→ Goal of the exercise:
Produce all the records again exactly as they stand.

→ Recorded information:
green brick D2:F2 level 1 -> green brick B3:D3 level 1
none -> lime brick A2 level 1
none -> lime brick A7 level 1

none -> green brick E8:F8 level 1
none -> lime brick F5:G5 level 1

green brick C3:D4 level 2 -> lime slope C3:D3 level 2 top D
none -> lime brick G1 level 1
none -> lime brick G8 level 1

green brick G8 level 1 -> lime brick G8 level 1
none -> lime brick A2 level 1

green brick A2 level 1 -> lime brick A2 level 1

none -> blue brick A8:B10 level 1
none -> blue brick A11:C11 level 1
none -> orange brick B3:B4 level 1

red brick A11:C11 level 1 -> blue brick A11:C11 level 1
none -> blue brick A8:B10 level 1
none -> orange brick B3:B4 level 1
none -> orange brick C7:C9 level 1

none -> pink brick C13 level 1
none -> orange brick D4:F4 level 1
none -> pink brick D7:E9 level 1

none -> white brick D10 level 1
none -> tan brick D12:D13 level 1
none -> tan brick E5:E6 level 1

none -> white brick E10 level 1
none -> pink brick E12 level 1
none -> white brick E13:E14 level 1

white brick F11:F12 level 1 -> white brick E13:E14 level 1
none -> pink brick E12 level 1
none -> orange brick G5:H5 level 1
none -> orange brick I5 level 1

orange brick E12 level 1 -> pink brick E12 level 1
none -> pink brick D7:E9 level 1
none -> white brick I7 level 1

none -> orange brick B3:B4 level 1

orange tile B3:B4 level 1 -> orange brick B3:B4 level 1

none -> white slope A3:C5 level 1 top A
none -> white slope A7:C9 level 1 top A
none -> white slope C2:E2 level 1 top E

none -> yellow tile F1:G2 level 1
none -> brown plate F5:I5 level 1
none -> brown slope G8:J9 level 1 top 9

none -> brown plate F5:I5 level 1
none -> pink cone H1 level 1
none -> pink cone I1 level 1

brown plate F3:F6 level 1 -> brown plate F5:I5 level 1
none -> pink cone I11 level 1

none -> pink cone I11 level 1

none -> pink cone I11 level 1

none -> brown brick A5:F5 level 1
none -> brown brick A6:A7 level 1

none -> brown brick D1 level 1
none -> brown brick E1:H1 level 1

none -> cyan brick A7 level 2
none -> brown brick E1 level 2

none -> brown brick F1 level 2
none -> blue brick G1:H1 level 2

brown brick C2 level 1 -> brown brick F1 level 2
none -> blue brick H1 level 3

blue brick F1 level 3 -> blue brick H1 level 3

→ Response to the exercise:
green brick D2:F2 level 1 -> green brick B3:D3 level 1
none -> lime brick A2 level 1
none -> lime brick A7 level 1

none -> green brick E8:F8 level 1
none -> lime brick F5:G5 level 1

green brick C3:D4 level 2 -> lime slope C3:D3 level 2 top D
none -> lime brick G1 level 1
none -> lime brick G8 level 1

green brick G8 level 1 -> lime brick G8 level 1
none -> lime brick A2 level 1

green brick A2 level 1 -> lime brick A2 level 1

none -> blue brick A8:B10 level 1
none -> blue brick A11:C11 level 1
none -> orange brick B3:B4 level 1

red brick A11:C11 level 1 -> blue brick A11:C11 level 1
none -> blue brick A8:B10 level 1
none -> orange brick B3:B4 level 1
none -> orange brick C7:C9 level 1

none -> pink brick C13 level 1
none -> orange brick D4:F4 level 1
none -> pink brick D7:E9 level 1

none -> white brick D10 level 1
none -> tan brick D12:D13 level 1
none -> tan brick E5:E6 level 1

none -> white brick E10 level 1
none -> pink brick E12 level 1
none -> white brick E13:E14 level 1

white brick F11:F12 level 1 -> white brick E13:E14 level 1
none -> pink brick E12 level 1
none -> orange brick G5:H5 level 1
none -> orange brick I5 level 1

orange brick E12 level 1 -> pink brick E12 level 1
none -> pink brick D7:E9 level 1
none -> white brick I7 level 1

none -> orange brick B3:B4 level 1

orange tile B3:B4 level 1 -> orange brick B3:B4 level 1

none -> white slope A3:C5 level 1 top A
none -> white slope A7:C9 level 1 top A
none -> white slope C2:E2 level 1 top E

none -> yellow tile F1:G2 level 1
none -> brown plate F5:I5 level 1
none -> brown slope G8:J9 level 1 top 9

none -> brown plate F5:I5 level 1
none -> pink cone H1 level 1
none -> pink cone I1 level 1

brown plate F3:F6 level 1 -> brown plate F5:I5 level 1
none -> pink cone I11 level 1

none -> pink cone I11 level 1

none -> pink cone I11 level 1

none -> brown brick A5:F5 level 1
none -> brown brick A6:A7 level 1

none -> brown brick D1 level 1
none -> brown brick E1:H1 level 1

none -> cyan brick A7 level 2
none -> brown brick E1 level 2

none -> brown brick F1 level 2
none -> blue brick G1:H1 level 2

brown brick C2 level 1 -> brown brick F1 level 2
none -> blue brick H1 level 3

blue brick F1 level 3 -> blue brick H1 level 3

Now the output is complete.